=== Begin Enclosure ===
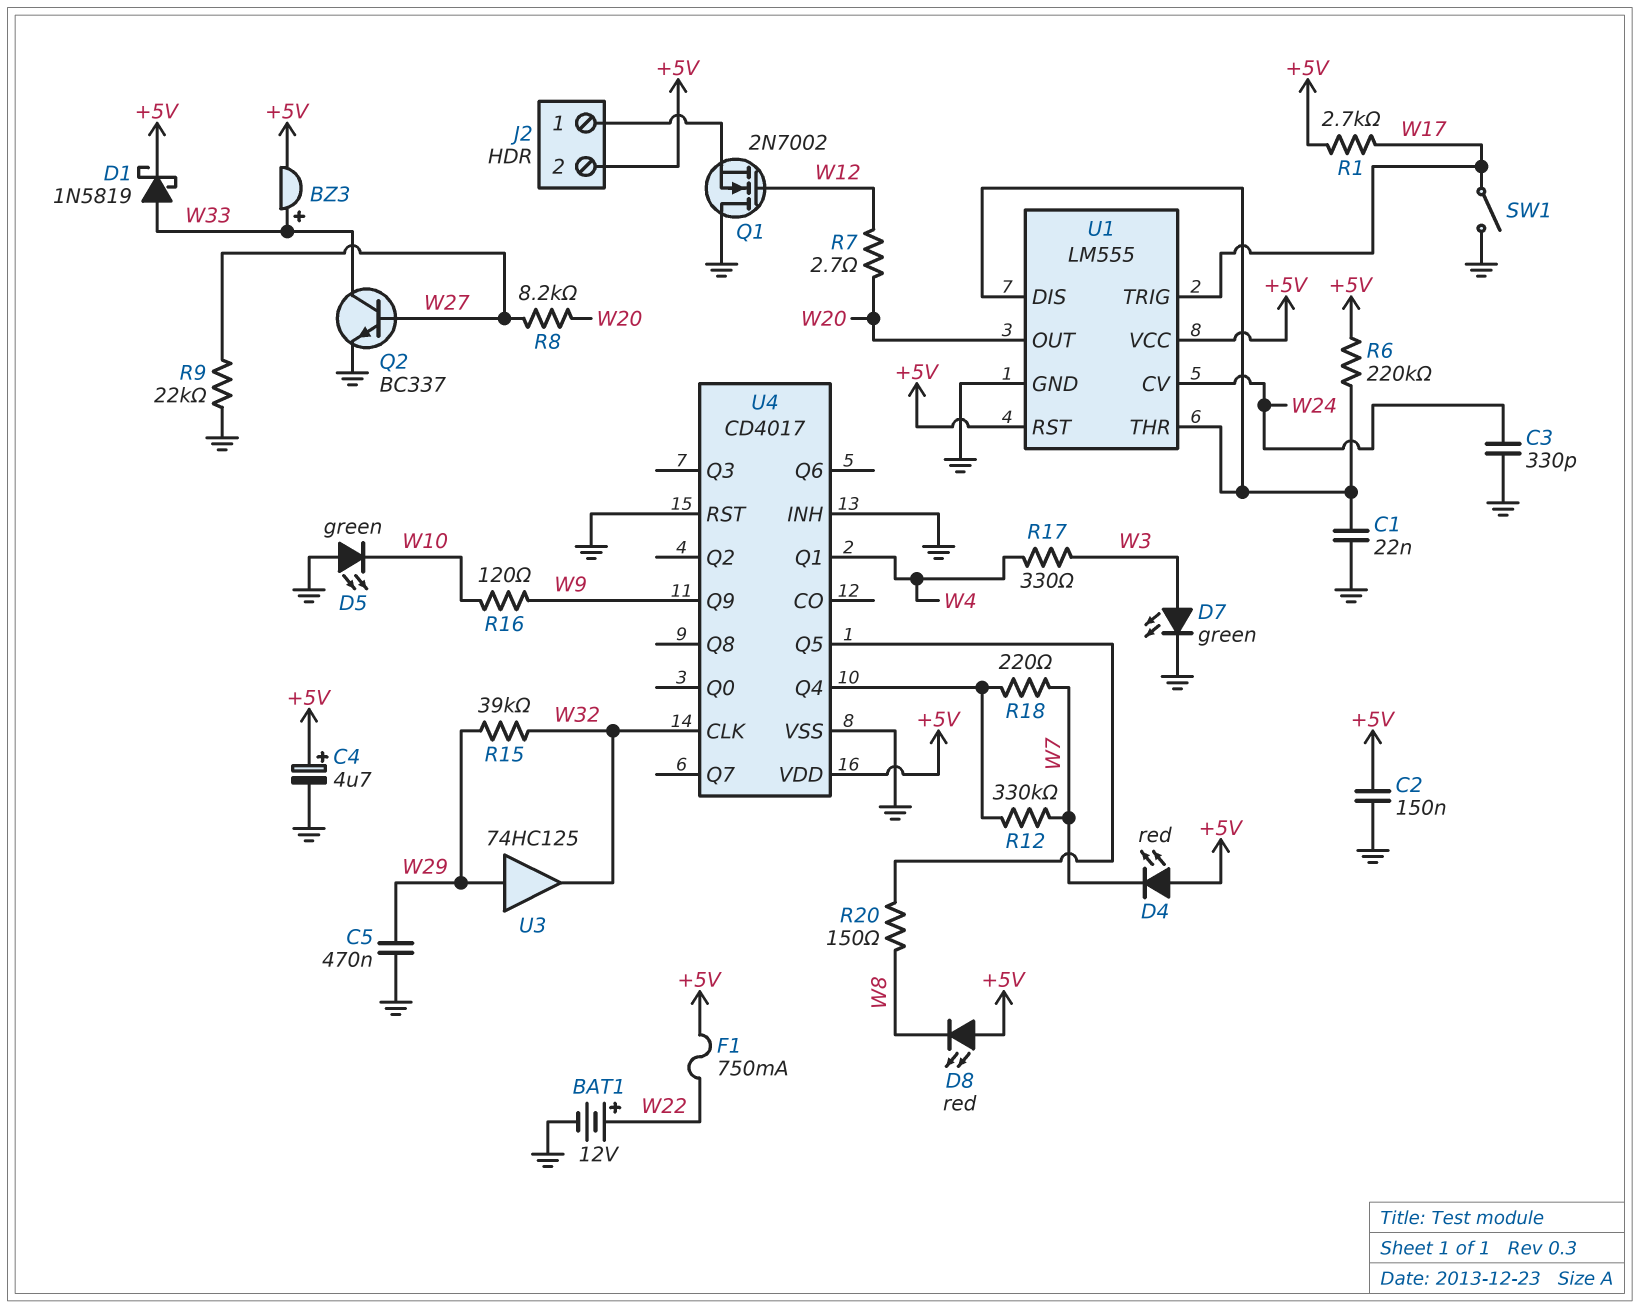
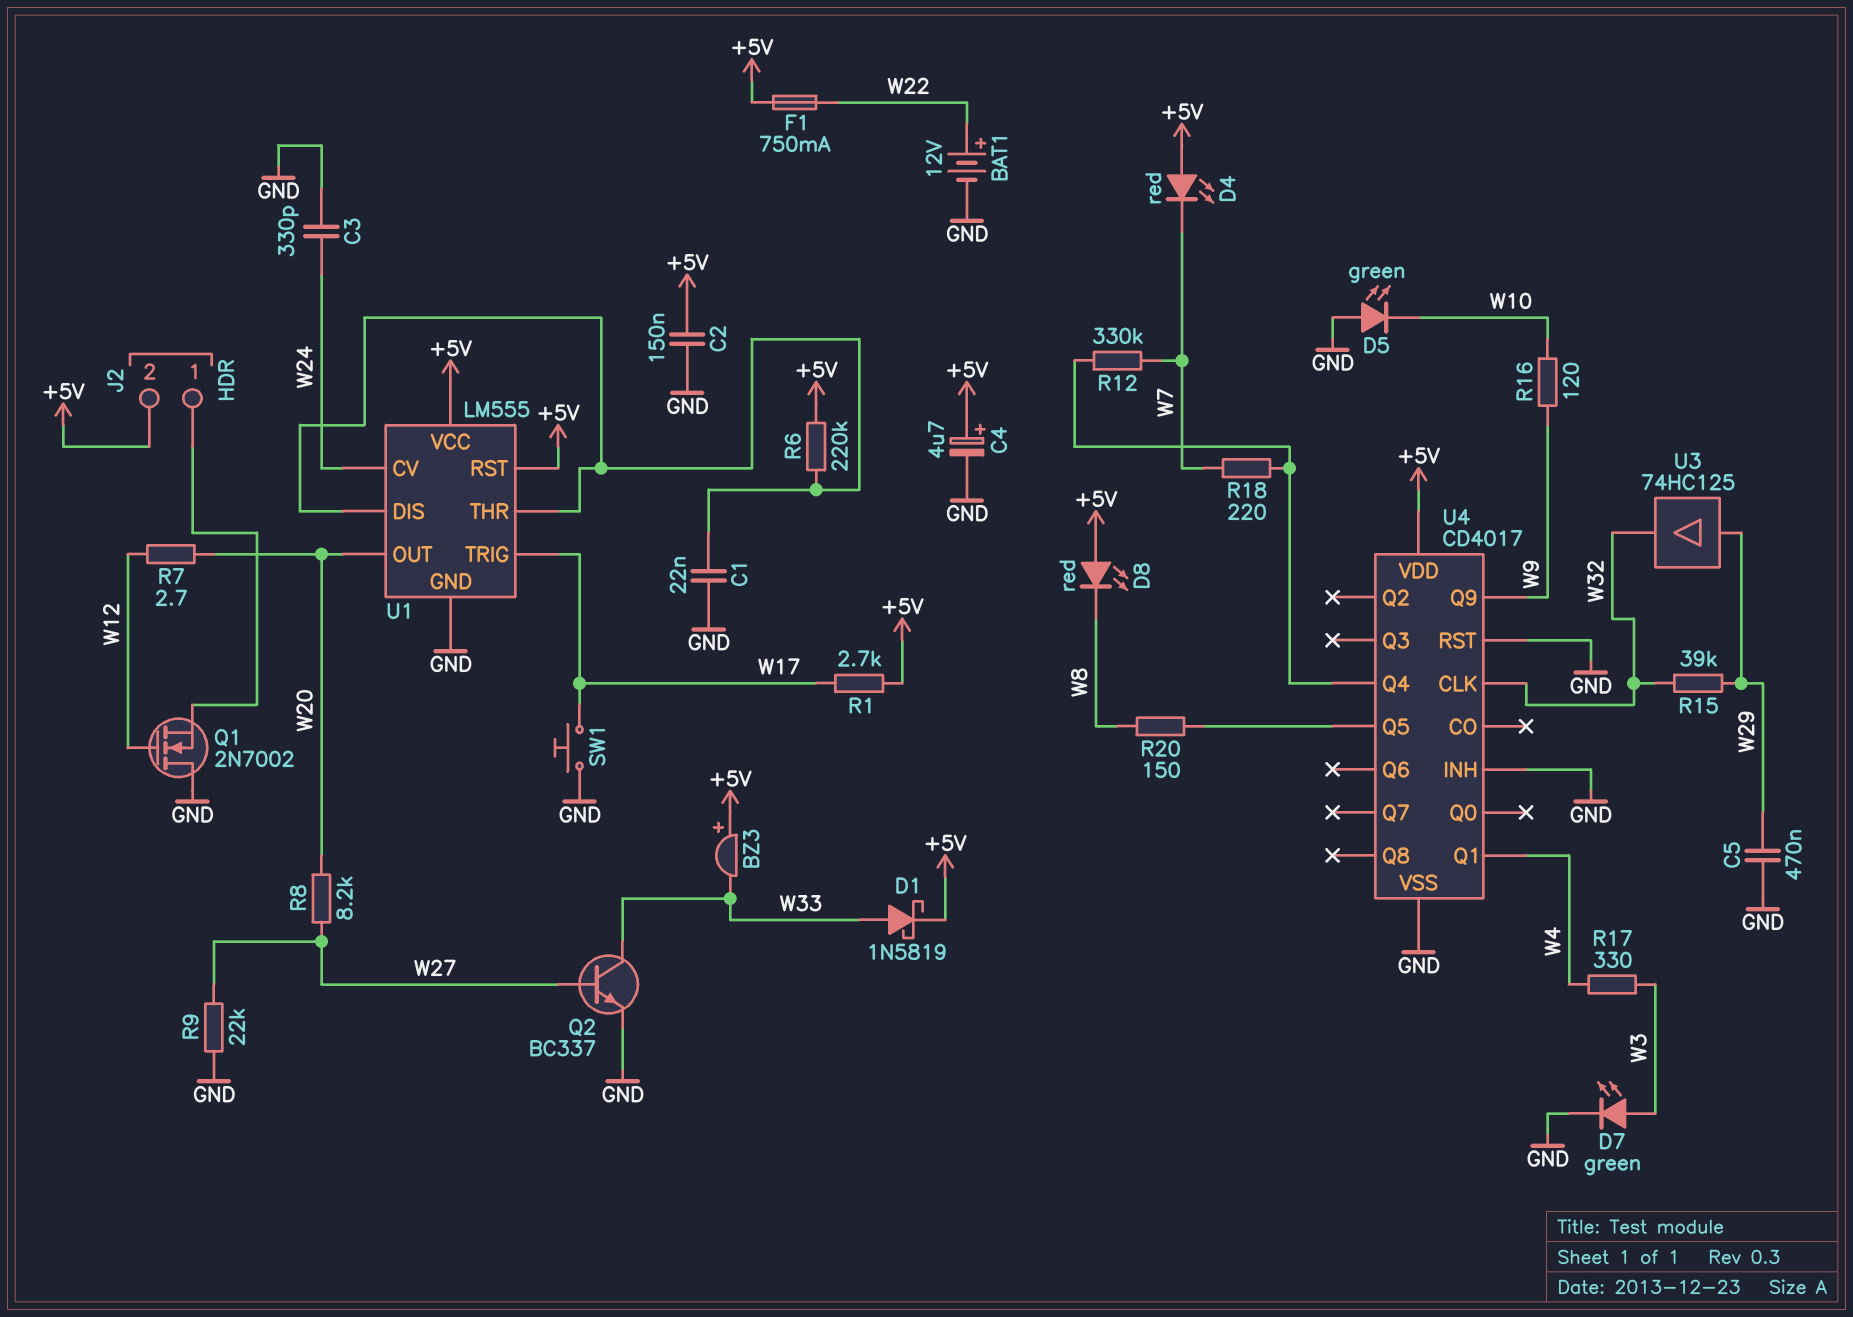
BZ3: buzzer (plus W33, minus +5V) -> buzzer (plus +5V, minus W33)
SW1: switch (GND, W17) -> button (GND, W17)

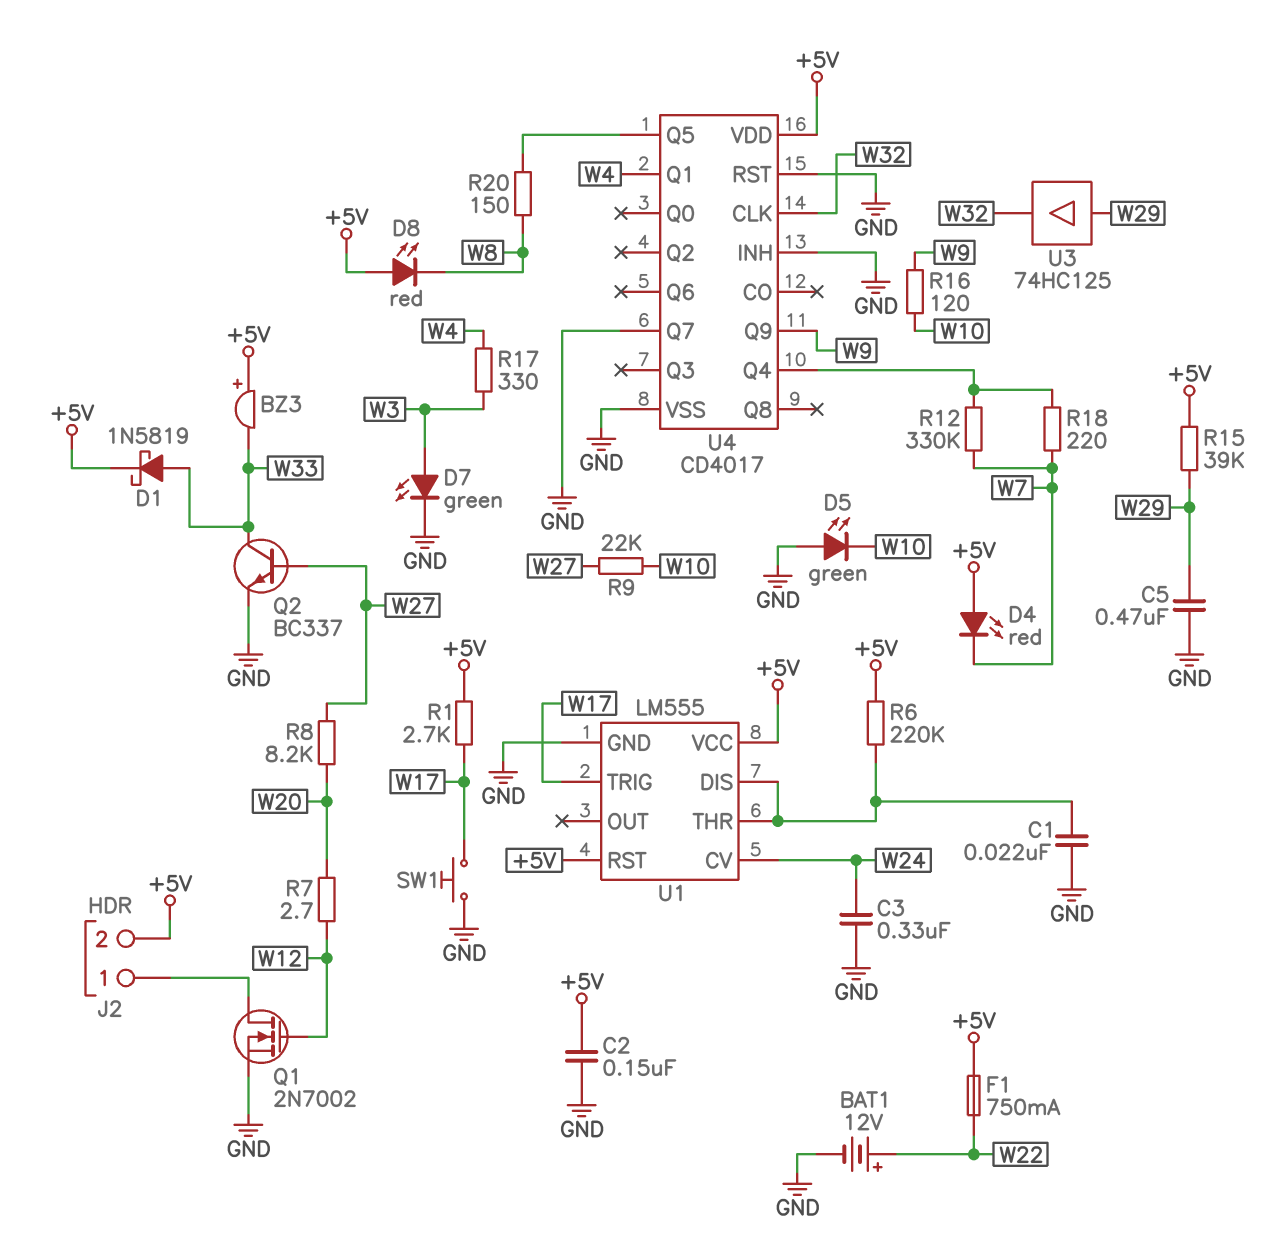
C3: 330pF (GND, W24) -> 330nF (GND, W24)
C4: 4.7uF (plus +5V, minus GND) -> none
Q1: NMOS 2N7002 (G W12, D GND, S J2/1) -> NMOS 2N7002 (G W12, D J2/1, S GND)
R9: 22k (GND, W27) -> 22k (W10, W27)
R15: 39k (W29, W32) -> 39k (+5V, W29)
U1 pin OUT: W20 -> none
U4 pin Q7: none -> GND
=== End Enclosure ===
» Your task
Which lines in the listing hold the word "minus"? Copy them out.

» Solution for this problem
BZ3: buzzer (plus W33, minus +5V) -> buzzer (plus +5V, minus W33)
C4: 4.7uF (plus +5V, minus GND) -> none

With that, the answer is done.